__To do__.
Since only the words are wanted, reproduce every entry exactly and leave the images behind.

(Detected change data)
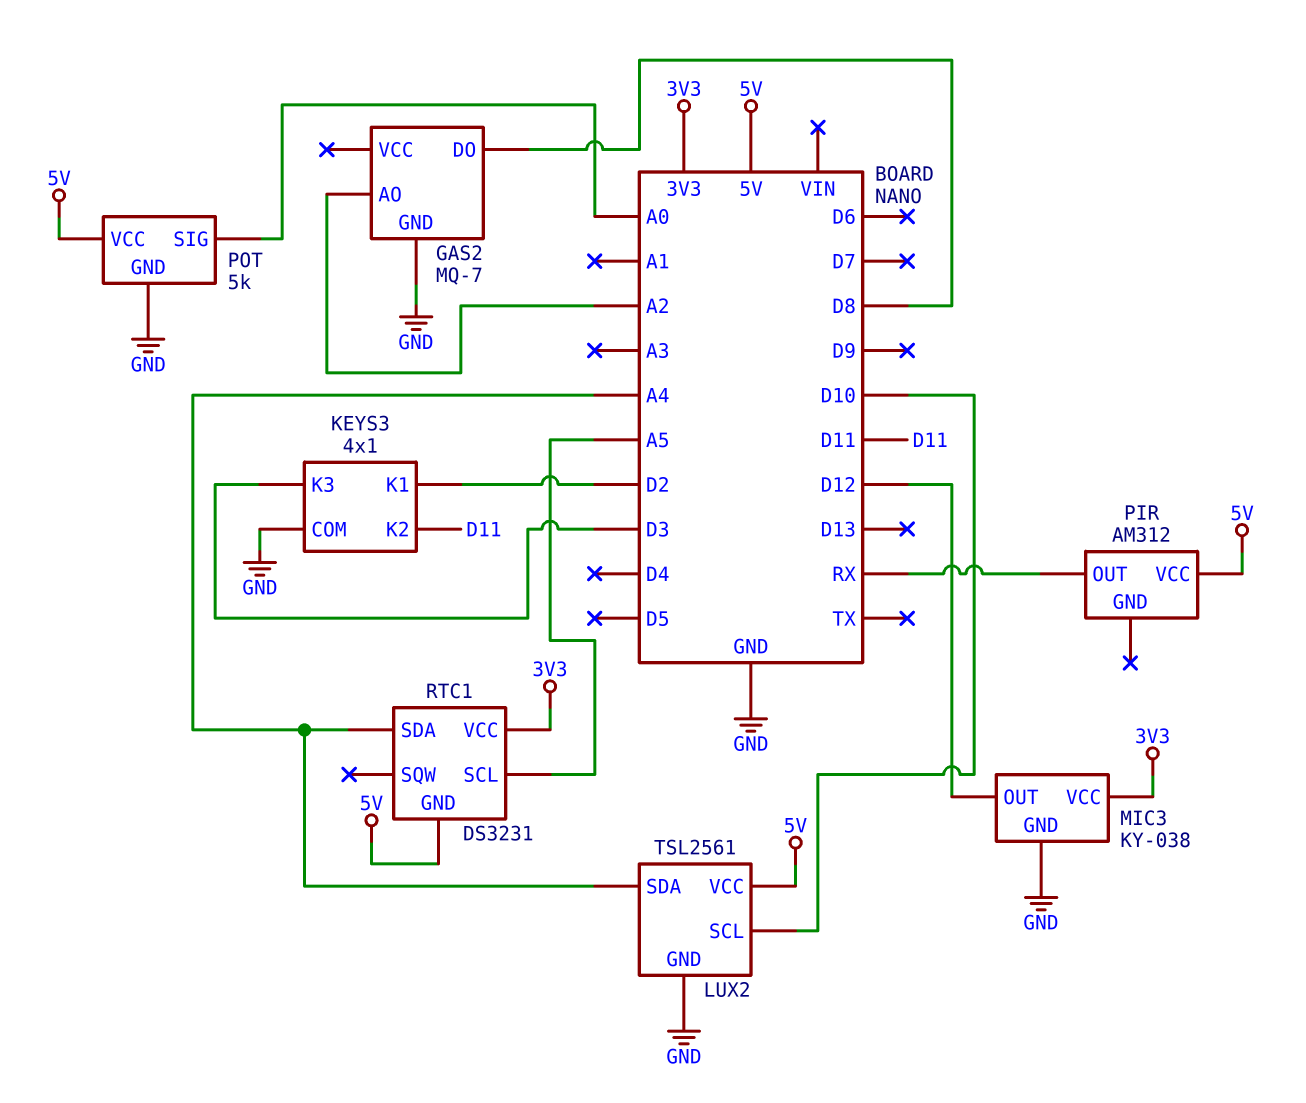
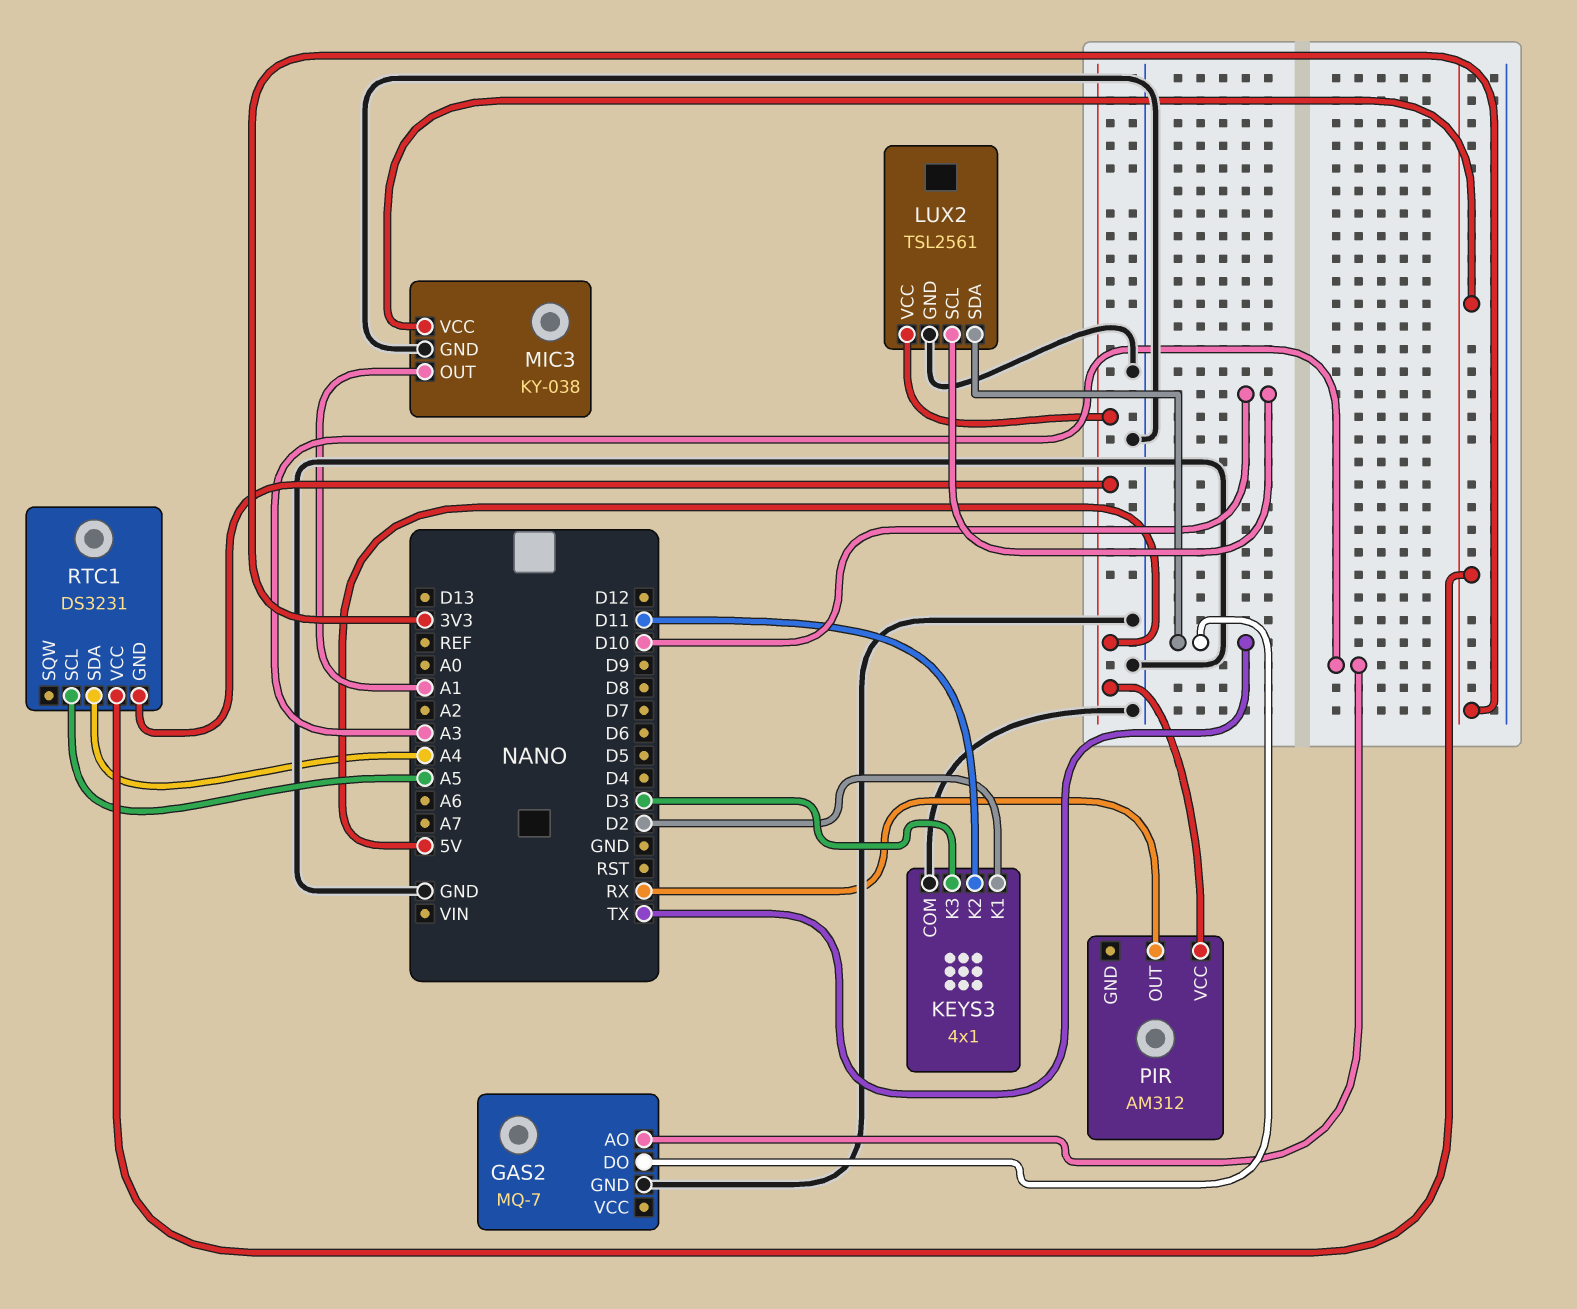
GAS2 pin AO: A2 -> A3
GAS2 pin DO: D8 -> TX
LUX2 pin SDA: A4 -> TX
MIC3 pin OUT: D12 -> A1
POT: 5k -> none
POT pin GND: GND -> none
POT pin SIG: A0 -> none
POT pin VCC: 5V -> none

__Result below__.
GAS2 pin AO: A2 -> A3
GAS2 pin DO: D8 -> TX
LUX2 pin SDA: A4 -> TX
MIC3 pin OUT: D12 -> A1
POT: 5k -> none
POT pin GND: GND -> none
POT pin SIG: A0 -> none
POT pin VCC: 5V -> none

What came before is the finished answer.